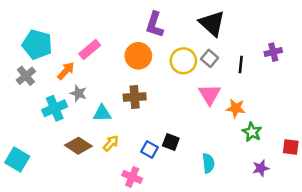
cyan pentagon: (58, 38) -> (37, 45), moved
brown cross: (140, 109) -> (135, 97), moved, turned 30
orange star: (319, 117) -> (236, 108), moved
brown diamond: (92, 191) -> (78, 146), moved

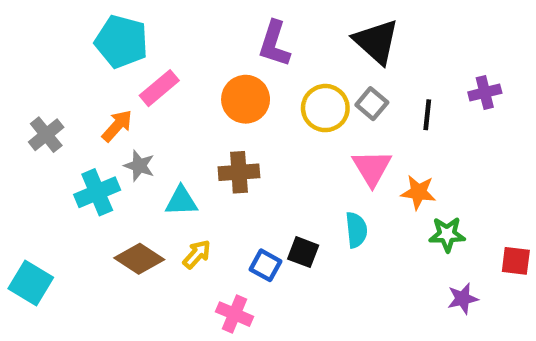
cyan pentagon: (37, 45) -> (122, 42), moved
green star: (252, 132) -> (447, 234), turned -30
cyan semicircle: (208, 163) -> (356, 230), moved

**ACTION ITEM**. Pictures are to be left out. Everything else in the records must be written out exactly.

**SOLUTION TO THIS PROBLEM**.
cyan pentagon: (58, 38) -> (37, 45), moved
brown cross: (140, 109) -> (135, 97), moved, turned 30
orange star: (319, 117) -> (236, 108), moved
brown diamond: (92, 191) -> (78, 146), moved

cyan pentagon: (37, 45) -> (122, 42), moved
green star: (252, 132) -> (447, 234), turned -30
cyan semicircle: (208, 163) -> (356, 230), moved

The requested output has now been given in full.